## [What you will do]
The answer should contain every entry below, copied exactly.
_ _ _
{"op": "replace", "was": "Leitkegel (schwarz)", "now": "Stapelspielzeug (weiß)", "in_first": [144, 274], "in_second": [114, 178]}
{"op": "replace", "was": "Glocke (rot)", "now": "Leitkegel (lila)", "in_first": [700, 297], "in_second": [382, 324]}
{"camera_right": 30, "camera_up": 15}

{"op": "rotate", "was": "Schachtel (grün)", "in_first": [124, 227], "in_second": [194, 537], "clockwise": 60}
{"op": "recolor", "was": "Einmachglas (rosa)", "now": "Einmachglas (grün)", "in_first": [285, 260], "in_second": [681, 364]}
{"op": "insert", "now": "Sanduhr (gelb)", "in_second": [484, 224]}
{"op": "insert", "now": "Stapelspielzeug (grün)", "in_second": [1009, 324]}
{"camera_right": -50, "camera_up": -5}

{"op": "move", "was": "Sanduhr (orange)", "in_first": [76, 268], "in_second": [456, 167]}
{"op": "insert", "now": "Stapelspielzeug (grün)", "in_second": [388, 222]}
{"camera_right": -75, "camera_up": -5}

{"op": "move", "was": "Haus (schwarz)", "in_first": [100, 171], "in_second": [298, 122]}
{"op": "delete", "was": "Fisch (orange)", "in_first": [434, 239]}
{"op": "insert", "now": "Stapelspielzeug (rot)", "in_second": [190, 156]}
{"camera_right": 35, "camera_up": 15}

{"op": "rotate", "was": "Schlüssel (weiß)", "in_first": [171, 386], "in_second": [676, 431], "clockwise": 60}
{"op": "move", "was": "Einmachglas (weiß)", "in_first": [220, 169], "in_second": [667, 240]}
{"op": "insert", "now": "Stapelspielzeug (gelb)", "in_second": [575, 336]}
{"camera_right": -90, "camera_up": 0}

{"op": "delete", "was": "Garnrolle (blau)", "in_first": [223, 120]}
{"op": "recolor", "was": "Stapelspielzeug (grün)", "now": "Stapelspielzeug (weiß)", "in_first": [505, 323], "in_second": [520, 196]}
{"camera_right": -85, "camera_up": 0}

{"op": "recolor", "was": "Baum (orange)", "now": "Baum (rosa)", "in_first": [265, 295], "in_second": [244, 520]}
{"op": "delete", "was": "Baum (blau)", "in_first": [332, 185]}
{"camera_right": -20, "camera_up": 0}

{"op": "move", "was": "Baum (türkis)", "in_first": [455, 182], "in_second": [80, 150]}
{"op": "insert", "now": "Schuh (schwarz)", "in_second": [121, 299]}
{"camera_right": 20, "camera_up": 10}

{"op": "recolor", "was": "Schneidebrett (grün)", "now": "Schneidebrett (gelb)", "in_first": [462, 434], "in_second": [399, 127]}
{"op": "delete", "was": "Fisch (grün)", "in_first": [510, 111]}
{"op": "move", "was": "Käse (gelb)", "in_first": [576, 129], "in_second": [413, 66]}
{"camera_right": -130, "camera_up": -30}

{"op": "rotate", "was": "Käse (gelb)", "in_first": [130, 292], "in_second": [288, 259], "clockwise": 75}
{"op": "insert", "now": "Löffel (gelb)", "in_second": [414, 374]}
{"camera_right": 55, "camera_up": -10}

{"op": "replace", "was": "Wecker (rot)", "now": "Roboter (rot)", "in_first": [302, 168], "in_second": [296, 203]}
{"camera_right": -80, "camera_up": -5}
_ _ _
## [Exercise output]
{"op": "replace", "was": "Leitkegel (schwarz)", "now": "Stapelspielzeug (weiß)", "in_first": [144, 274], "in_second": [114, 178]}
{"op": "replace", "was": "Glocke (rot)", "now": "Leitkegel (lila)", "in_first": [700, 297], "in_second": [382, 324]}
{"camera_right": 30, "camera_up": 15}

{"op": "rotate", "was": "Schachtel (grün)", "in_first": [124, 227], "in_second": [194, 537], "clockwise": 60}
{"op": "recolor", "was": "Einmachglas (rosa)", "now": "Einmachglas (grün)", "in_first": [285, 260], "in_second": [681, 364]}
{"op": "insert", "now": "Sanduhr (gelb)", "in_second": [484, 224]}
{"op": "insert", "now": "Stapelspielzeug (grün)", "in_second": [1009, 324]}
{"camera_right": -50, "camera_up": -5}

{"op": "move", "was": "Sanduhr (orange)", "in_first": [76, 268], "in_second": [456, 167]}
{"op": "insert", "now": "Stapelspielzeug (grün)", "in_second": [388, 222]}
{"camera_right": -75, "camera_up": -5}

{"op": "move", "was": "Haus (schwarz)", "in_first": [100, 171], "in_second": [298, 122]}
{"op": "delete", "was": "Fisch (orange)", "in_first": [434, 239]}
{"op": "insert", "now": "Stapelspielzeug (rot)", "in_second": [190, 156]}
{"camera_right": 35, "camera_up": 15}

{"op": "rotate", "was": "Schlüssel (weiß)", "in_first": [171, 386], "in_second": [676, 431], "clockwise": 60}
{"op": "move", "was": "Einmachglas (weiß)", "in_first": [220, 169], "in_second": [667, 240]}
{"op": "insert", "now": "Stapelspielzeug (gelb)", "in_second": [575, 336]}
{"camera_right": -90, "camera_up": 0}

{"op": "delete", "was": "Garnrolle (blau)", "in_first": [223, 120]}
{"op": "recolor", "was": "Stapelspielzeug (grün)", "now": "Stapelspielzeug (weiß)", "in_first": [505, 323], "in_second": [520, 196]}
{"camera_right": -85, "camera_up": 0}

{"op": "recolor", "was": "Baum (orange)", "now": "Baum (rosa)", "in_first": [265, 295], "in_second": [244, 520]}
{"op": "delete", "was": "Baum (blau)", "in_first": [332, 185]}
{"camera_right": -20, "camera_up": 0}

{"op": "move", "was": "Baum (türkis)", "in_first": [455, 182], "in_second": [80, 150]}
{"op": "insert", "now": "Schuh (schwarz)", "in_second": [121, 299]}
{"camera_right": 20, "camera_up": 10}

{"op": "recolor", "was": "Schneidebrett (grün)", "now": "Schneidebrett (gelb)", "in_first": [462, 434], "in_second": [399, 127]}
{"op": "delete", "was": "Fisch (grün)", "in_first": [510, 111]}
{"op": "move", "was": "Käse (gelb)", "in_first": [576, 129], "in_second": [413, 66]}
{"camera_right": -130, "camera_up": -30}

{"op": "rotate", "was": "Käse (gelb)", "in_first": [130, 292], "in_second": [288, 259], "clockwise": 75}
{"op": "insert", "now": "Löffel (gelb)", "in_second": [414, 374]}
{"camera_right": 55, "camera_up": -10}

{"op": "replace", "was": "Wecker (rot)", "now": "Roboter (rot)", "in_first": [302, 168], "in_second": [296, 203]}
{"camera_right": -80, "camera_up": -5}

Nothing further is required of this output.